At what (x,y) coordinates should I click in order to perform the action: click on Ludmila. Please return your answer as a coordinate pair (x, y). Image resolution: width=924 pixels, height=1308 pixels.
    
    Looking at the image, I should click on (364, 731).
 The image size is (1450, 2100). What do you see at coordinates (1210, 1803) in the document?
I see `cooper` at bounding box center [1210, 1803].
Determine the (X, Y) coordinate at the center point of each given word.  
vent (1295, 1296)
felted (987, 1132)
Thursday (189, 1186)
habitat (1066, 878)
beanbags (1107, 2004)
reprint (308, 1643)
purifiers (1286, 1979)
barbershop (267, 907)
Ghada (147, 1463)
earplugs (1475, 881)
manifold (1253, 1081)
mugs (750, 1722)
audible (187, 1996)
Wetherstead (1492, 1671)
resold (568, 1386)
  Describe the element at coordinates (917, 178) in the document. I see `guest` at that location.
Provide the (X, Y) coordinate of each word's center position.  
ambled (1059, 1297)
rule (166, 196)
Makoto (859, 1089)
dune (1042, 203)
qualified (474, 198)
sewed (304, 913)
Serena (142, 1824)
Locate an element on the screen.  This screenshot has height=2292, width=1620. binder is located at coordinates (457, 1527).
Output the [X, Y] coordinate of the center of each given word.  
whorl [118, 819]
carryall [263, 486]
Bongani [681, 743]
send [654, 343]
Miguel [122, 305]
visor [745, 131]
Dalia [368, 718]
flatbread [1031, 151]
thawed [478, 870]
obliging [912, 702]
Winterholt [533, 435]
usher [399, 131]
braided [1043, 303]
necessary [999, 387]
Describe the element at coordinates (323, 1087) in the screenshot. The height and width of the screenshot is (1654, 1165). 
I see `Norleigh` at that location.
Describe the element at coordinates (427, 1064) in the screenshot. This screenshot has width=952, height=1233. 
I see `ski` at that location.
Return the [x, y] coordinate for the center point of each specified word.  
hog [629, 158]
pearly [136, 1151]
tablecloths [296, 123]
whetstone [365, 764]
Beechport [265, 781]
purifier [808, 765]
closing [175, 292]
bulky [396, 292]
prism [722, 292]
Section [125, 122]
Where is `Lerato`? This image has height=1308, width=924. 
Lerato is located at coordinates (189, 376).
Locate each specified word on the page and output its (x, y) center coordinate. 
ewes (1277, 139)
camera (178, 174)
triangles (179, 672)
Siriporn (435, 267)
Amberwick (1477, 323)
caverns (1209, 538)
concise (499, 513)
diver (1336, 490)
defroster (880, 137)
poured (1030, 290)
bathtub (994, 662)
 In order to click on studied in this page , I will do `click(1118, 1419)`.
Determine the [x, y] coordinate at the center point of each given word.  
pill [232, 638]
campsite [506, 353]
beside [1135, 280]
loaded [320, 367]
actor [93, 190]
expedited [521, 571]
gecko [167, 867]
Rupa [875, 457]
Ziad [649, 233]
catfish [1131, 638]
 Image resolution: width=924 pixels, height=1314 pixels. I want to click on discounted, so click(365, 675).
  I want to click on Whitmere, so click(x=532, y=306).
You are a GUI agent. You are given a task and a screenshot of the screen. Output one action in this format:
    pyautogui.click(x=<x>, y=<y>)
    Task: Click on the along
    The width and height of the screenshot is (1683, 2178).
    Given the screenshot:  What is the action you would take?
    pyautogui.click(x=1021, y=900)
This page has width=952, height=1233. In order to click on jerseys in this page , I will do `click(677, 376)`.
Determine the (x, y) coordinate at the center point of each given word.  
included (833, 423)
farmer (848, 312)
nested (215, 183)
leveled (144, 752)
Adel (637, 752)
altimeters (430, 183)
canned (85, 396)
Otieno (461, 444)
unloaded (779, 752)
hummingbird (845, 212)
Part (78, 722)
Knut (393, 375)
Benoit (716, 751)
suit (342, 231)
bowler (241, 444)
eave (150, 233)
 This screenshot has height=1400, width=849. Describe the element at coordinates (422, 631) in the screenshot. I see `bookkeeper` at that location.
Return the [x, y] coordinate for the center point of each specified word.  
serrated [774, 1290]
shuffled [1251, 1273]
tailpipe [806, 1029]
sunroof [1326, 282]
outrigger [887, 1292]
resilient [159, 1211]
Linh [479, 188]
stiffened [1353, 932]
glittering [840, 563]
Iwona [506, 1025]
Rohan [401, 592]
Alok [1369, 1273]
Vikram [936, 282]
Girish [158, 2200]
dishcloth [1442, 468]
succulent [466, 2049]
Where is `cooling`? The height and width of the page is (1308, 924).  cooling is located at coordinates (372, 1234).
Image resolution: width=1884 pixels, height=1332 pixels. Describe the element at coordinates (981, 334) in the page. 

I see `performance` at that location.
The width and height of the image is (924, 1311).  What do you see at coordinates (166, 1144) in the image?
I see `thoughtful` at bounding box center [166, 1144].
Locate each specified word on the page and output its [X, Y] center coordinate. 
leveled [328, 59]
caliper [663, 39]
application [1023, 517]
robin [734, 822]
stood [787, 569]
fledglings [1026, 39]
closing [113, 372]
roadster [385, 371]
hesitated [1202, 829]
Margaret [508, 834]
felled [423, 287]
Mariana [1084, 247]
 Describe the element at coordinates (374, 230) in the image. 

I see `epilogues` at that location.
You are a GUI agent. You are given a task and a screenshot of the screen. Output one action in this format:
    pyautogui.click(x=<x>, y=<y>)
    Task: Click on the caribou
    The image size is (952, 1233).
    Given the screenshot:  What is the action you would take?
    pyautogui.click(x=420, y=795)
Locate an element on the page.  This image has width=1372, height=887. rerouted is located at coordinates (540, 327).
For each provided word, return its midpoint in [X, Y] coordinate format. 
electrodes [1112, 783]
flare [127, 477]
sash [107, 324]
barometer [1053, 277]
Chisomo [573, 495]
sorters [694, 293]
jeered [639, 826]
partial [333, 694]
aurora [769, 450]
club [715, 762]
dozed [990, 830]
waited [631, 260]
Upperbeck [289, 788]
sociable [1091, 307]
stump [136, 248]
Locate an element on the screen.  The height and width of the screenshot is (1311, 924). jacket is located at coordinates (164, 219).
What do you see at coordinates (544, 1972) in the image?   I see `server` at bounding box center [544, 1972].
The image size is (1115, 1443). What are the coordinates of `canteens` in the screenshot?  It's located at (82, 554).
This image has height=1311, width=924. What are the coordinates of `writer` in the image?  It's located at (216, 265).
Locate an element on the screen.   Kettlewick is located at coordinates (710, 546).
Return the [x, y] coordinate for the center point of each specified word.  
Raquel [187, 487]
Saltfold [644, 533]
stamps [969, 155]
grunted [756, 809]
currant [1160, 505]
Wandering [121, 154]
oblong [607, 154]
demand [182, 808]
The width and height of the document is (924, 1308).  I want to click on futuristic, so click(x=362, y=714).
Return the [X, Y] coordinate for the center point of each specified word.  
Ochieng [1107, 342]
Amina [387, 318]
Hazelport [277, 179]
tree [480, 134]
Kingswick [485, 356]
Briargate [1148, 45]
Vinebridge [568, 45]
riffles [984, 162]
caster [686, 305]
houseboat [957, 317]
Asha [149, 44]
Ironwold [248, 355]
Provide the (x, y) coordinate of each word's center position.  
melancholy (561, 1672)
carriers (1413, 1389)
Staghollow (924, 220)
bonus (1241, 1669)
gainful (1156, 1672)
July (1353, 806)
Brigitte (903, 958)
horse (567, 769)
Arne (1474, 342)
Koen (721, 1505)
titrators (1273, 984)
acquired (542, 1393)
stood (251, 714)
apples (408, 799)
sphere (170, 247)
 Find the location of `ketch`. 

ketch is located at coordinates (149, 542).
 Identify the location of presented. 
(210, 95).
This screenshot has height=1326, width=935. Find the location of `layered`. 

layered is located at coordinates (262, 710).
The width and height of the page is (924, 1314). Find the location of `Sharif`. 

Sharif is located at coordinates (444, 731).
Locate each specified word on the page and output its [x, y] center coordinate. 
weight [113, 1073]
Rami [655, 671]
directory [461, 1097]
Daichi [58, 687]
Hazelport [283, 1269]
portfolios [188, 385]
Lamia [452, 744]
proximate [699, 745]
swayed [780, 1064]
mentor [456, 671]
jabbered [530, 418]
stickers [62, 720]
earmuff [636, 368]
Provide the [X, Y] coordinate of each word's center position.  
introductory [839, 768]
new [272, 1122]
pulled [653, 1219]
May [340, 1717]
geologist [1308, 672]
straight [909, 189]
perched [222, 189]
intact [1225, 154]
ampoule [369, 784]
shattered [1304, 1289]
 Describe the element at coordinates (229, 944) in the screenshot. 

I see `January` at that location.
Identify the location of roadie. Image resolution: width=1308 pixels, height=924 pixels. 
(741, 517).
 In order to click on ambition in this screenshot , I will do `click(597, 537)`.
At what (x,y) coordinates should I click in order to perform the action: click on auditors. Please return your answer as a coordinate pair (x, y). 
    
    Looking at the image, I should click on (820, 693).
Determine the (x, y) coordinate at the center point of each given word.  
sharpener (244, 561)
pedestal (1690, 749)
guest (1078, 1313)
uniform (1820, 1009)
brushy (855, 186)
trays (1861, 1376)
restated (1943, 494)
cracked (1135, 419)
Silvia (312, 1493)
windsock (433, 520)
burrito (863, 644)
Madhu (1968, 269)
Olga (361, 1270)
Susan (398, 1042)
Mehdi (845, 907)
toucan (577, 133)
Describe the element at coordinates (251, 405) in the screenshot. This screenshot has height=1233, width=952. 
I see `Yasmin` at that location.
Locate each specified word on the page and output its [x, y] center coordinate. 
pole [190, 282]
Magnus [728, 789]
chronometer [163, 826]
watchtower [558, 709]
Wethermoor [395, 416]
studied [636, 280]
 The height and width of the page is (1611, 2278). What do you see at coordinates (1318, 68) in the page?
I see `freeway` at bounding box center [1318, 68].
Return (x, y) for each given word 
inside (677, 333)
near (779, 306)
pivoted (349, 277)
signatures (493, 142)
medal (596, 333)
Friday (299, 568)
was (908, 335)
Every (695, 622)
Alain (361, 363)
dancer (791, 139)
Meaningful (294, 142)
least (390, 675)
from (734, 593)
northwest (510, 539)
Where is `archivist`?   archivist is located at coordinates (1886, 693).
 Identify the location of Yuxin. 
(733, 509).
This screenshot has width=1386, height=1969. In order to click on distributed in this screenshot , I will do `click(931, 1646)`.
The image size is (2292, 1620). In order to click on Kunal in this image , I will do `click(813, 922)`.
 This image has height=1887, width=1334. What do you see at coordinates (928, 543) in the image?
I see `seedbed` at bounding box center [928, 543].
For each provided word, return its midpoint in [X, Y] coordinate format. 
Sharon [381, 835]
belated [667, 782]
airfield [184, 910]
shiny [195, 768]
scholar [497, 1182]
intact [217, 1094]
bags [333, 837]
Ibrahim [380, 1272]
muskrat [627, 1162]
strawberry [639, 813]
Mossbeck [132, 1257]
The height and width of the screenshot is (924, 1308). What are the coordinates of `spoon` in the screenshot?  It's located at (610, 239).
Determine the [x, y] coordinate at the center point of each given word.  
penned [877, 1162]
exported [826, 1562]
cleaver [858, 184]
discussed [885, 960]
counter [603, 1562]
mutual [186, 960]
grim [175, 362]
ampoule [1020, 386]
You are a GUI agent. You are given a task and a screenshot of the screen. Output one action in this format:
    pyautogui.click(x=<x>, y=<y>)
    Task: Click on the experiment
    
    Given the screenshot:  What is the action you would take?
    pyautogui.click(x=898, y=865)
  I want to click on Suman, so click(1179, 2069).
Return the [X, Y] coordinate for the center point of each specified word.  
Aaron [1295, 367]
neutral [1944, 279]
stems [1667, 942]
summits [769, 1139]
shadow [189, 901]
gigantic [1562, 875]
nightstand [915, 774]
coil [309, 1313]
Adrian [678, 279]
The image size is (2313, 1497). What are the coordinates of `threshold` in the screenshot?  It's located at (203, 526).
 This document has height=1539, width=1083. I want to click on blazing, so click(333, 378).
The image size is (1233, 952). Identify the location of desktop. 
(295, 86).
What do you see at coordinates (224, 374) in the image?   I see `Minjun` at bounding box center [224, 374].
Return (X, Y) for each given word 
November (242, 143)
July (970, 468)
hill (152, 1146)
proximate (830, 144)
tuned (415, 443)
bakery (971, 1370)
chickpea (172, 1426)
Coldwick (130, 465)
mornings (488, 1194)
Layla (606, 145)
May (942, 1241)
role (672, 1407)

* To do *
Present the lines of the entries above as a Markdown table with the columns Row and Entry line, beginning with the line that contains "rule (166, 196)" and ending with the line that contains "whorl [118, 819]". Leave out any blank lines.

* Response to this task *
| Row | Entry line |
|---|---|
| 1 | rule (166, 196) |
| 2 | Makoto (859, 1089) |
| 3 | dune (1042, 203) |
| 4 | qualified (474, 198) |
| 5 | sewed (304, 913) |
| 6 | Serena (142, 1824) |
| 7 | Locate an element on the screen.  This screenshot has height=2292, width=1620. binder is located at coordinates (457, 1527). |
| 8 | Output the [X, Y] coordinate of the center of each given word.   |
| 9 | whorl [118, 819] |